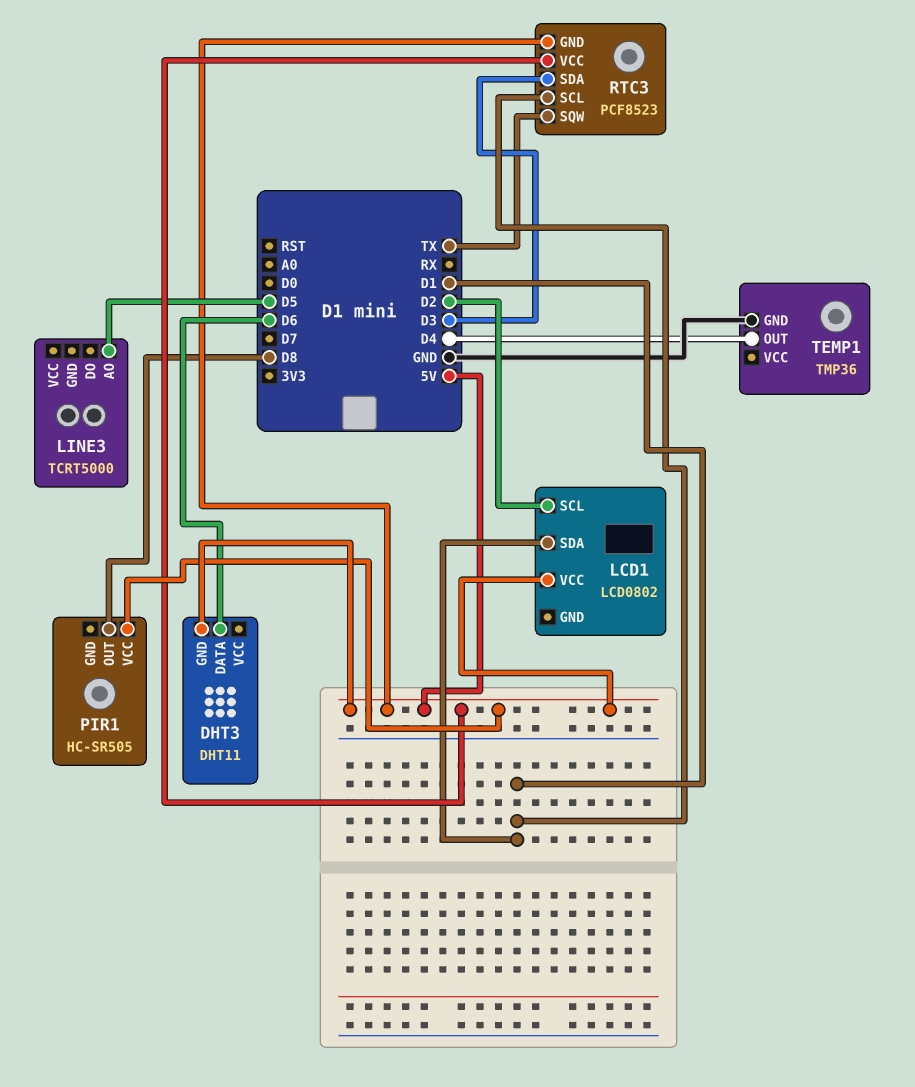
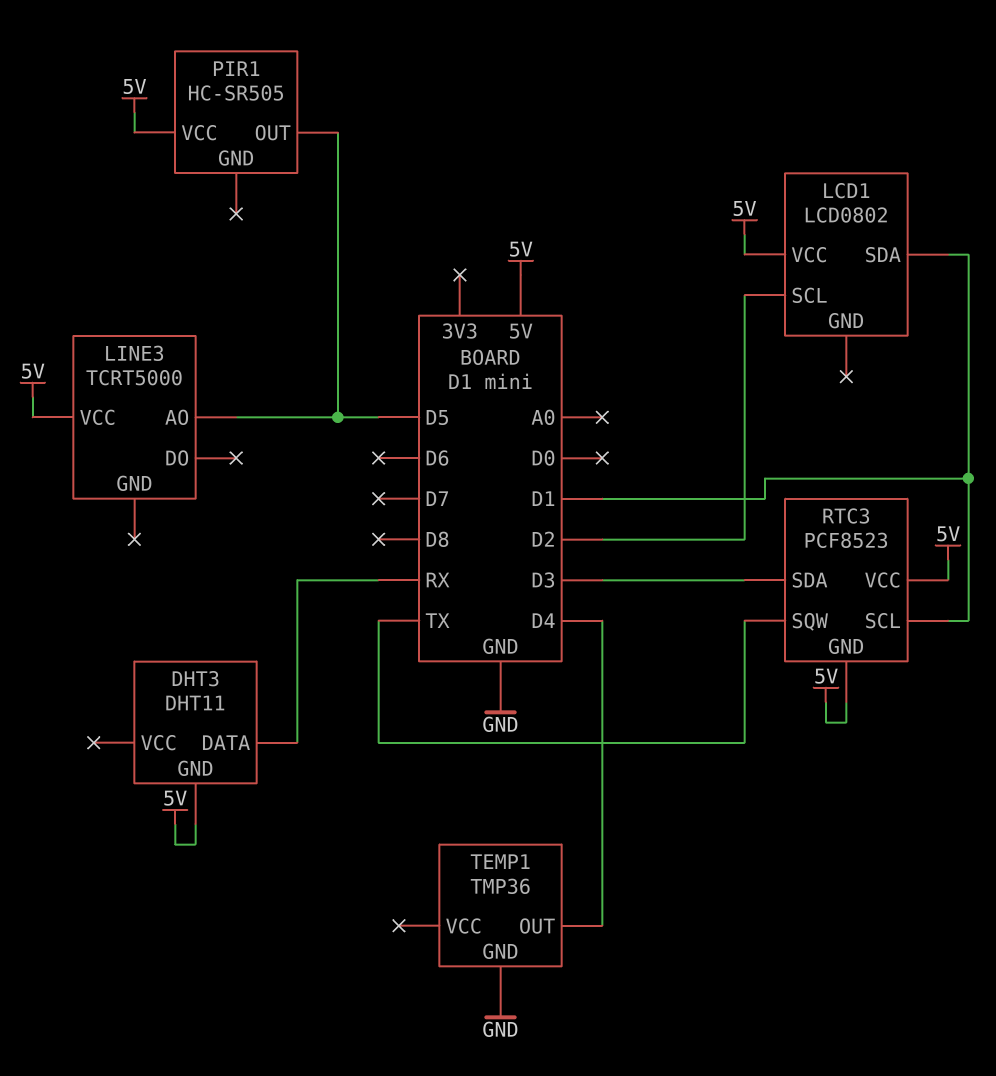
DHT3 pin DATA: D6 -> RX
LINE3 pin VCC: none -> 5V
PIR1 pin OUT: D8 -> D5

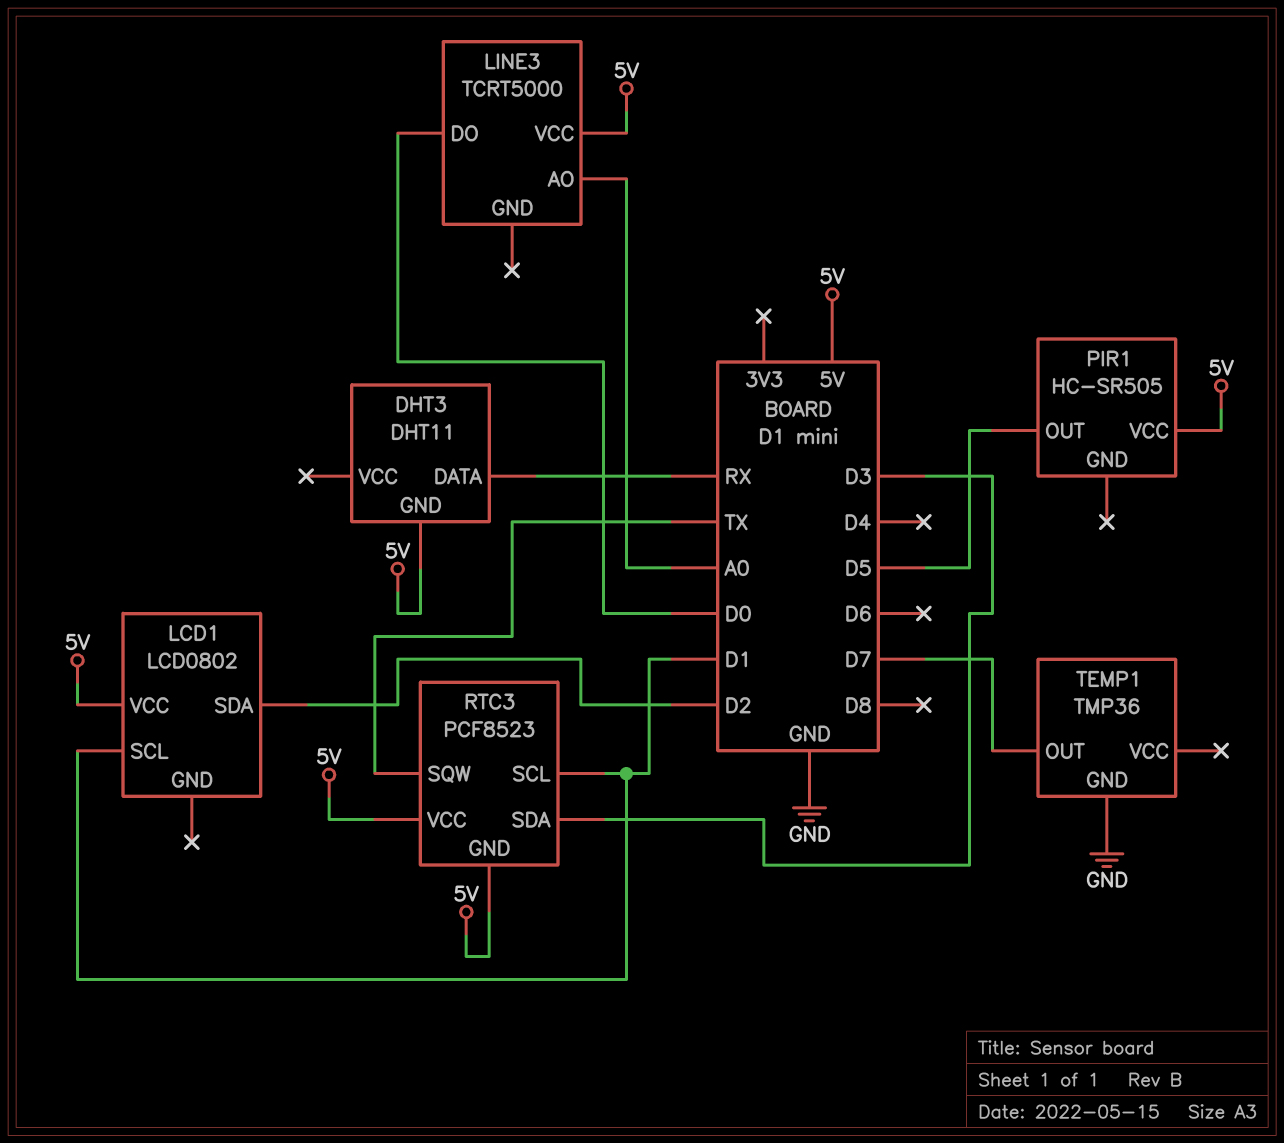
LCD1 pin SCL: D2 -> D1
LCD1 pin SDA: D1 -> D2
LINE3 pin AO: D5 -> A0
LINE3 pin DO: none -> D0
TEMP1 pin OUT: D4 -> D7

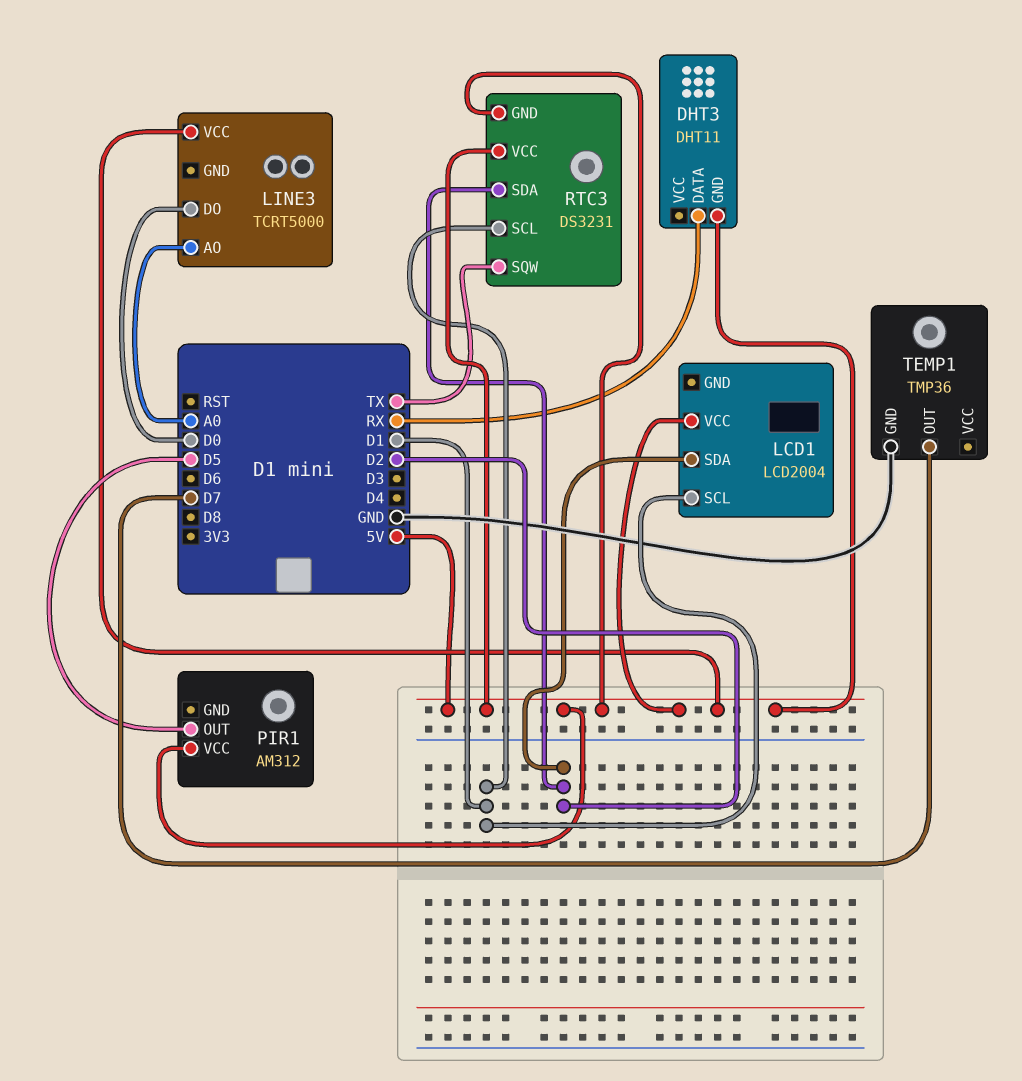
LCD1: LCD0802 -> LCD2004
PIR1: HC-SR505 -> AM312
RTC3: PCF8523 -> DS3231
RTC3 pin SDA: D3 -> D2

———

--- WHAT TO PRODUCE ---
For every line above that includes the string "none", copy the line.

--- RESPONSE BELOW ---
LINE3 pin VCC: none -> 5V
LINE3 pin DO: none -> D0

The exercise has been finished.